__DATA FOR THE TASK__:
----

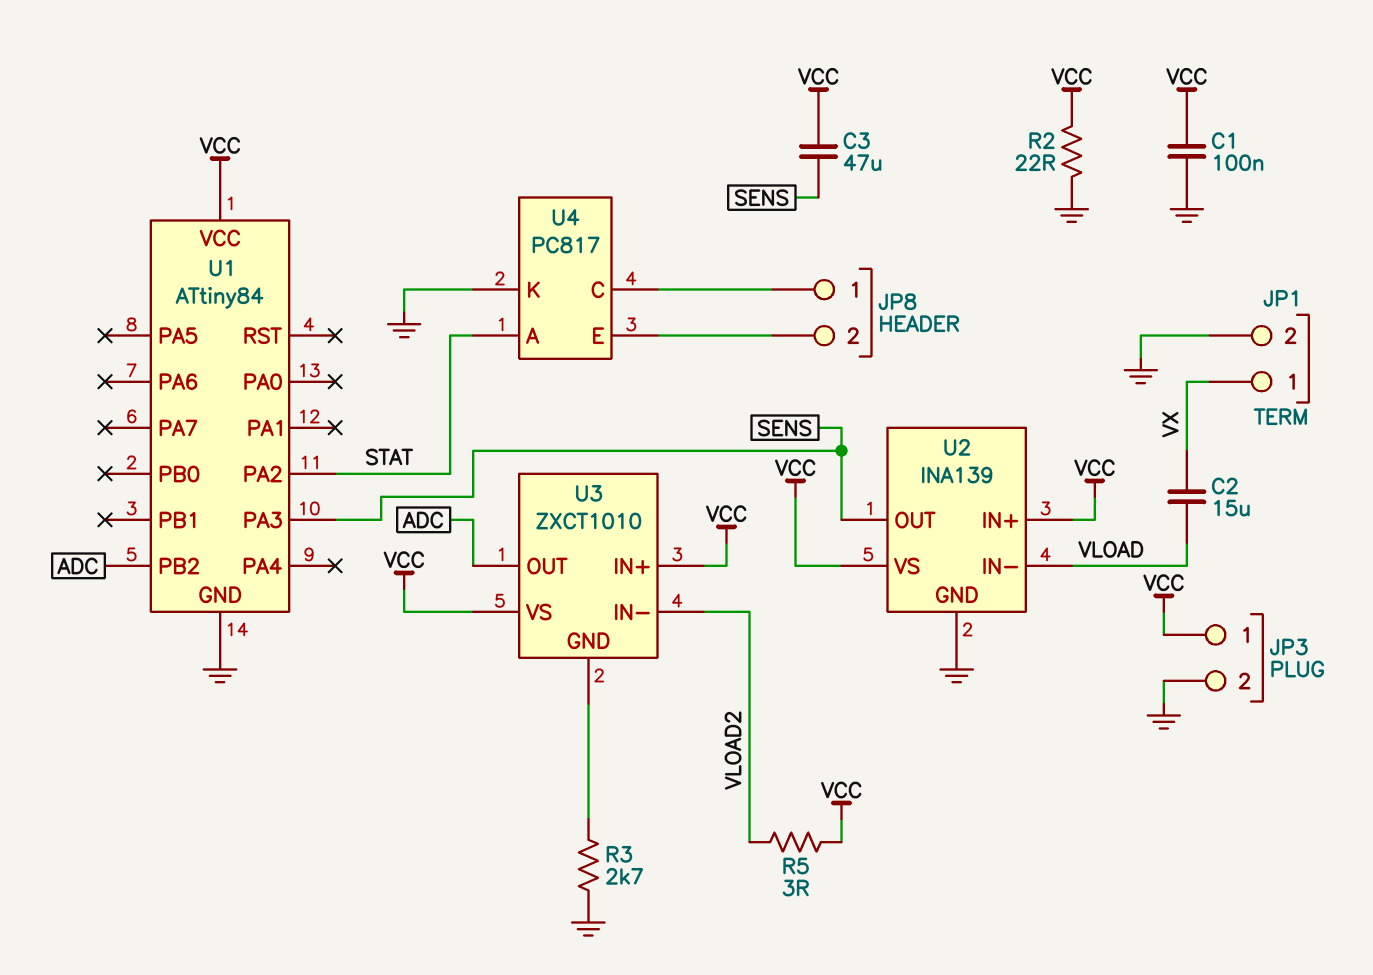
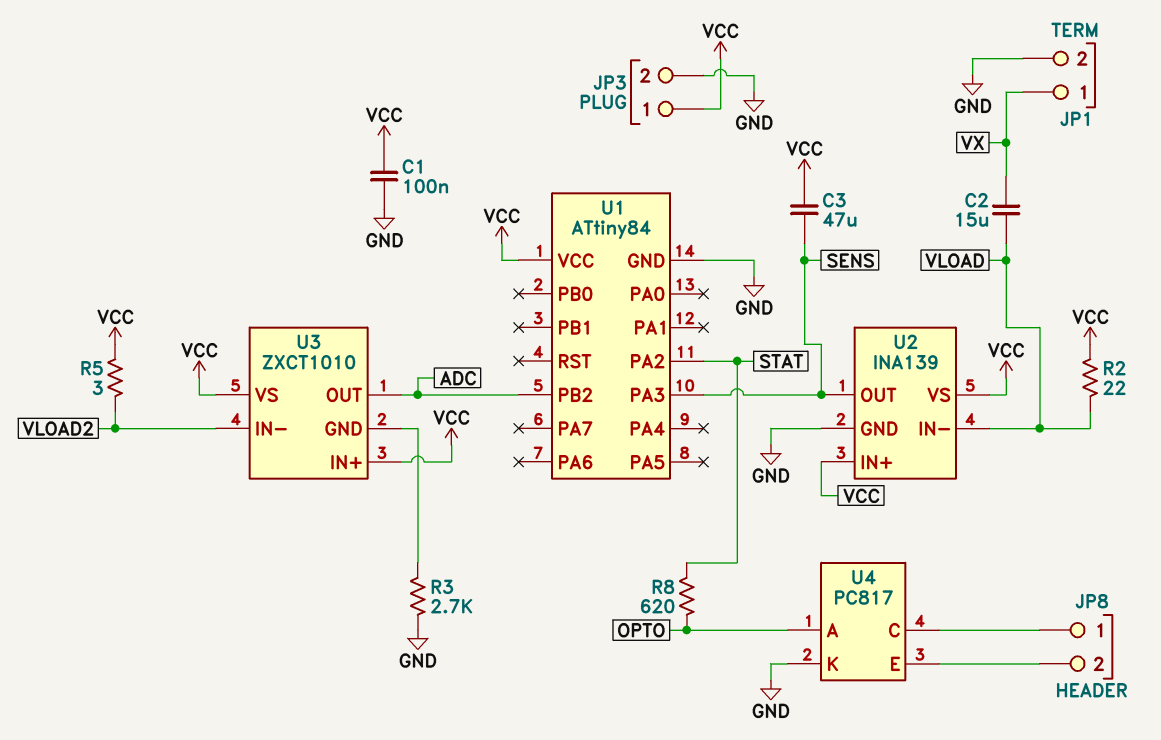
R2: 22 (GND, VCC) -> 22 (VCC, VLOAD)
R8: none -> 620 (OPTO, STAT)
U4 pin A: STAT -> OPTO

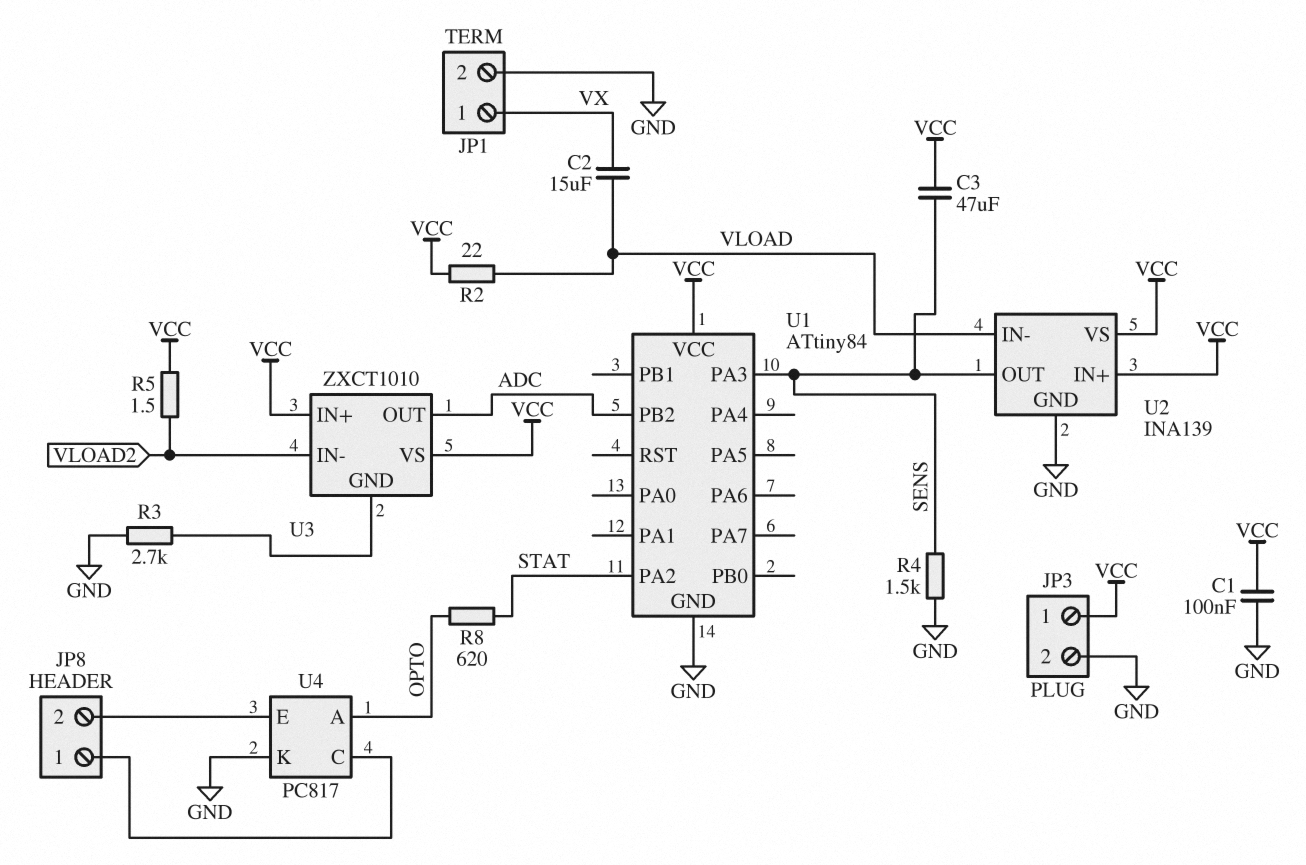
R4: none -> 1.5k (GND, SENS)
R5: 3 (VCC, VLOAD2) -> 1.5 (VCC, VLOAD2)

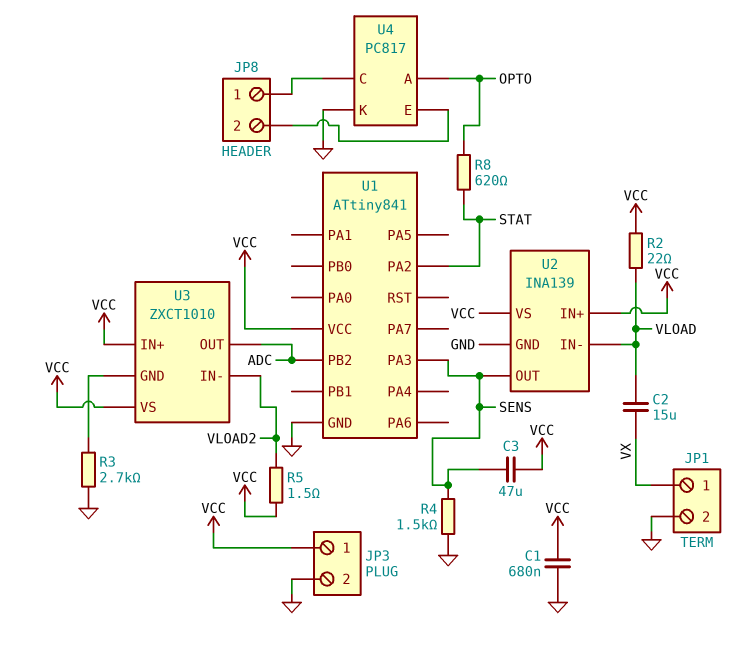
C1: 100nF (GND, VCC) -> 680nF (GND, VCC)
U1: ATtiny84 -> ATtiny841

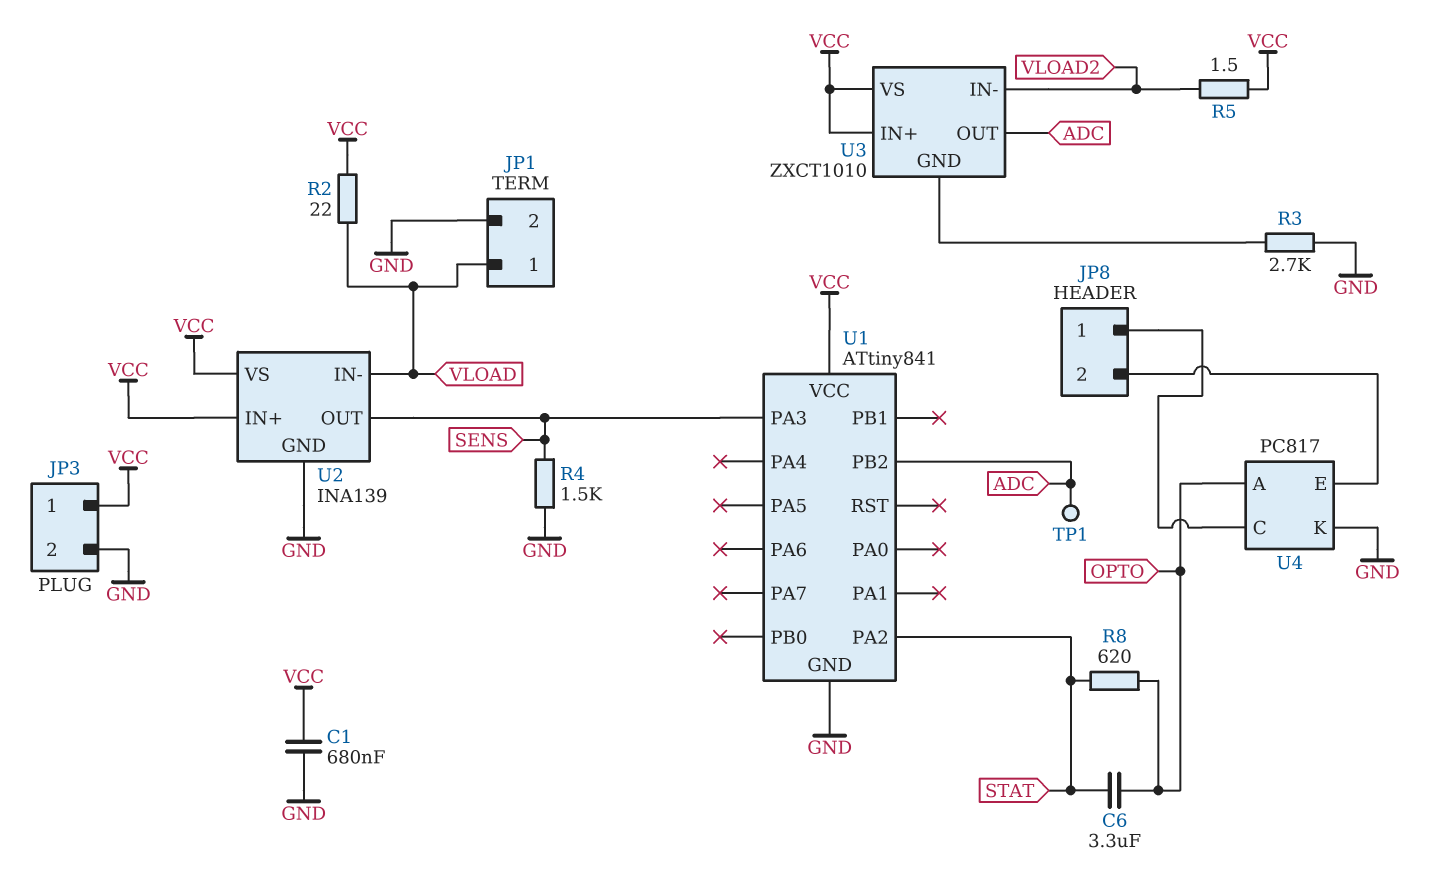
C2: 15uF (VLOAD, VX) -> none
C3: 47uF (SENS, VCC) -> none
C6: none -> 3.3uF (OPTO, STAT)
JP1 pin 1: VX -> VLOAD
TP1: none -> test point (ADC)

----

__THE TASK__: Only lines with the word "none" belong in the answer; copy each of them from the material above.

__WRITTEN RESPONSE__:
R8: none -> 620 (OPTO, STAT)
R4: none -> 1.5k (GND, SENS)
C2: 15uF (VLOAD, VX) -> none
C3: 47uF (SENS, VCC) -> none
C6: none -> 3.3uF (OPTO, STAT)
TP1: none -> test point (ADC)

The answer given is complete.